- [Brief]
Find every line in the data that contains the string "time", and copy each of those lines out in full.

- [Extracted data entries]
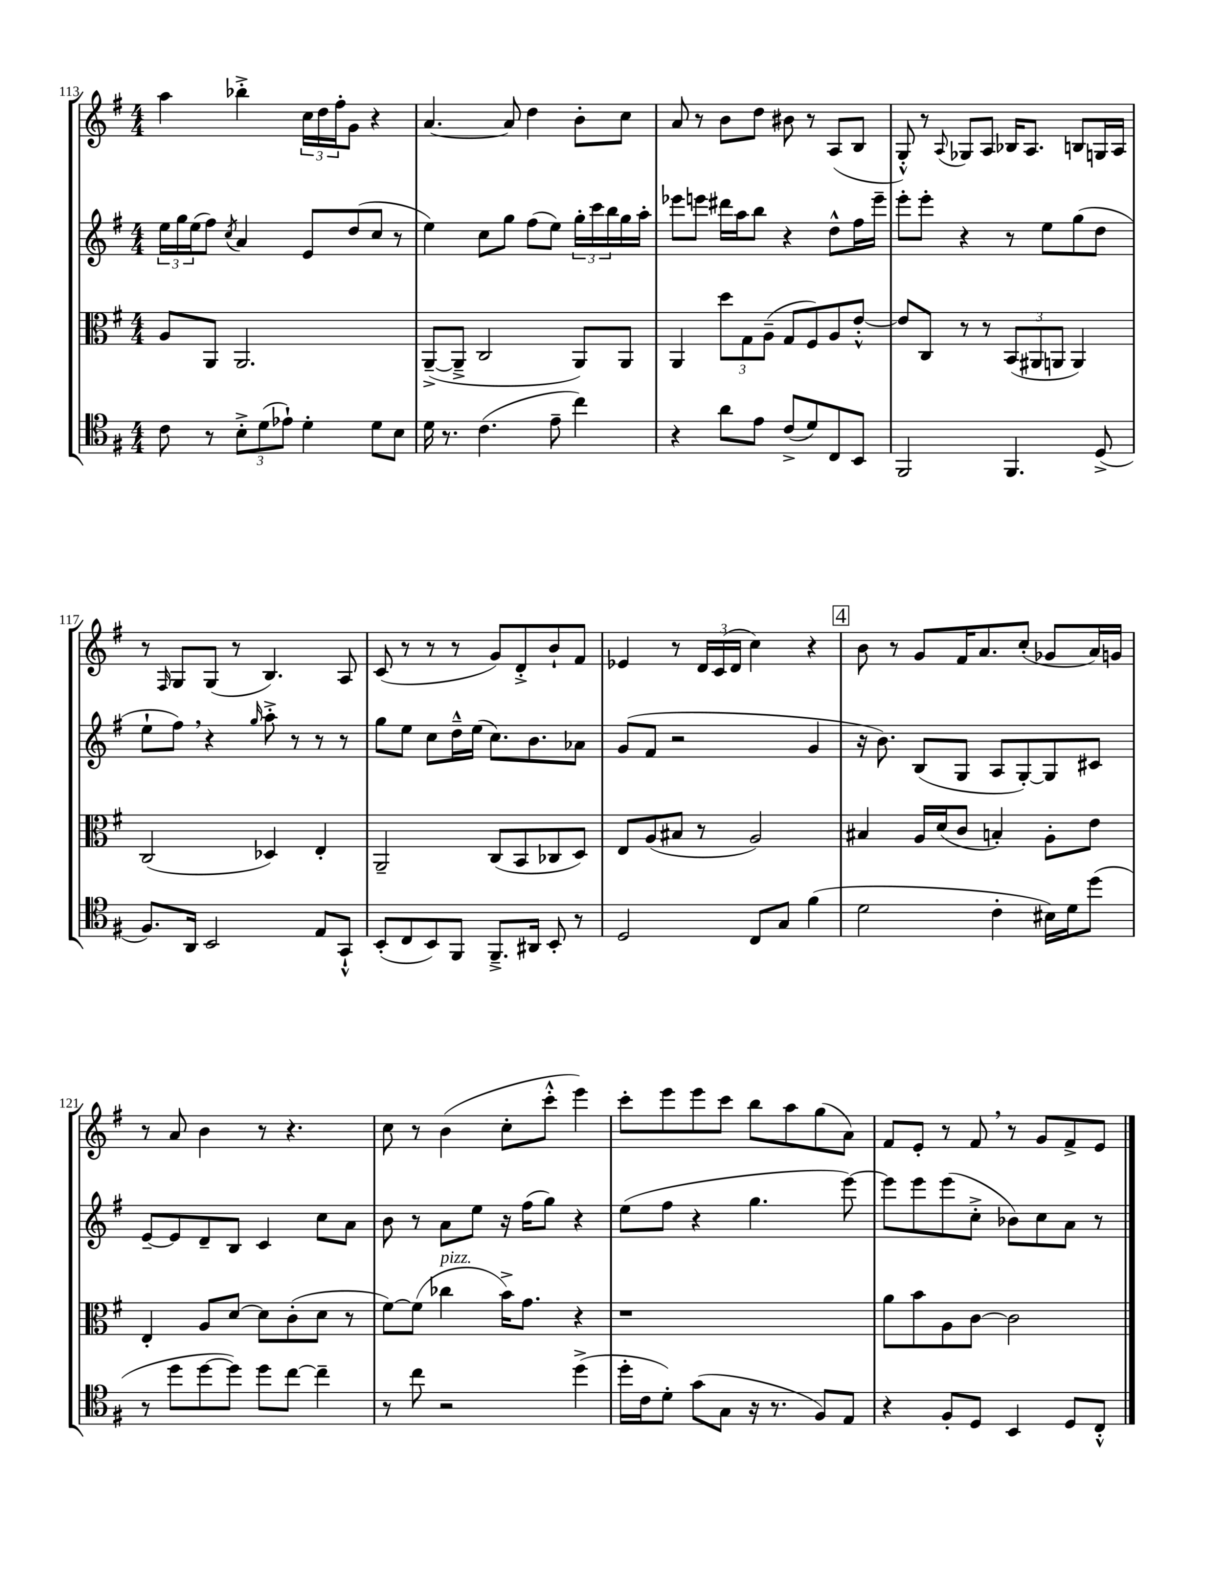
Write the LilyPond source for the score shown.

<<
\new StaffGroup <<
\new Staff = "s0" {
    \clef treble \key g \major \numericTimeSignature \time 4/4
    a''4 bes''4-.-> \tuplet 3/2 { c''16 d''16 fis''16-. } g'8 r4 |
    a'4.~ a'8 d''4 b'8-. c''8 |
    a'8 r8 b'8 d''8 bis'8 r8 a8( b8 |
    g8-.-^) r8 \appoggiatura { a8 } ges8 a8 bes16 a8. b8 g16 a16 |
    r8 \grace { fis16 } g8 g8( r8 b4.) a8 |
    c'8( r8 r8 r8 g'8) d'8-.-> b'8-! fis'8 |
    ees'4 r8 \tuplet 3/2 { d'16 c'16( d'16 } c''4) r4 |
    \mark \markup { \box "4" } b'8 r8 g'8 fis'16 a'8. c''8-.( ges'8 a'16) g'16 |
    r8 a'8 b'4 r8 r4. |
    c''8 r8 b'4( c''8-. c'''8-.-^ e'''4) |
    c'''8-. e'''8 e'''8 c'''8 b''8 a''8 g''8( a'8) |
    fis'8 e'8-. r8 fis'8 \breathe r8 g'8 fis'8-> e'8 \bar "|." |
}
\new Staff = "s1" {
    \clef treble \key g \major \numericTimeSignature \time 4/4
    \tuplet 3/2 { e''16 g''16 e''16( } fis''8) \acciaccatura { c''8 } a'4 e'8 d''8( c''8 r8 |
    e''4) c''8 g''8 fis''8( e''8) \tuplet 3/2 { g''16-. c'''16 b''16 } g''16 a''16-. |
    ees'''8 e'''8 dis'''16 a''16 b''8 r4 d''8-^ fis''16 e'''16-- |
    e'''8-. e'''8-. r4 r8 e''8 g''8( d''8 |
    e''8-! fis''8) \breathe r4 \grace { g''16 } a''8-.-> r8 r8 r8 |
    g''8 e''8 c''8 d''16---^ e''16( c''8.) b'8. aes'8 |
    g'8( fis'8 r2 g'4 |
    \mark \markup { \box "4" } r16 b'8.) b8( g8 a8 g8~-.) g8 cis'8 |
    e'8~-- e'8 d'8-- b8 c'4 c''8 a'8 |
    b'8 r8 a'8 e''8 r16 fis''16( g''8) r4 |
    e''8( fis''8 r4 g''4. e'''8~) |
    e'''8 e'''8 e'''8( c''8-.-> bes'8) c''8 a'8 r8 \bar "|." |
}
\new Staff = "s2" {
    \clef alto \key g \major \numericTimeSignature \time 4/4
    a8 a,8 a,2. |
    a,8~--->( a,8---> c2 a,8) a,8 |
    a,4 \tuplet 3/2 { d''8 g8 a8--( } g8 fis8) a8 e'8~-.-^ |
    e'8 c8 r8 r8 \tuplet 3/2 { b,8( ais,8 a,8 } a,4) |
    c2( des4) e4-. |
    a,2-- c8( b,8 ces8 d8) |
    e8 a8( bis8 r8 a2) |
    \mark \markup { \box "4" } bis4 a16 d'16( c'8 b4-.) a8-. e'8 |
    e4-. a8 d'8~ d'8 c'8-.( d'8 r8 |
    fis'8~) fis'8( ces''4^\markup { \italic "pizz." } b'16->) g'8. r4 |
    r1 |
    a'8 b'8 a8 c'8~ c'2 \bar "|." |
}
\new Staff = "s3" {
    \clef tenor \key g \major \numericTimeSignature \time 4/4
    c'8 r8 \tuplet 3/2 { b8-.-> d'8( ees'8-!) } d'4-. d'8 b8 |
    d'16 r8. c'4.( e'8-- c''4) |
    r4 a'8 e'8 c'8->( d'8) c8 b,8 |
    fis,2 fis,4. d8->( |
    fis8.) a,16 b,2 e8 g,8-!-^ |
    b,8-.( c8 b,8) fis,8 fis,8.---> ais,16 b,8-. r8 |
    d2 c8 g8 fis'4( |
    \mark \markup { \box "4" } d'2 c'4-. bis16) d'16 d''8( |
    r8 d''8 d''8~ d''8) d''8 c''8~ c''4-- |
    r8 c''8 r2 d''4->( |
    d''16-. c'16 d'8-.) g'8( g8 r16 r8. fis8) e8 |
    r4 fis8-. d8 b,4 d8 c8-.-^ \bar "|." |
}
>>
>>
\layout { \context { \Score currentBarNumber = #113 } }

- [Result for this task]
    \clef treble \key g \major \numericTimeSignature \time 4/4
    \clef treble \key g \major \numericTimeSignature \time 4/4
    \clef alto \key g \major \numericTimeSignature \time 4/4
    \clef tenor \key g \major \numericTimeSignature \time 4/4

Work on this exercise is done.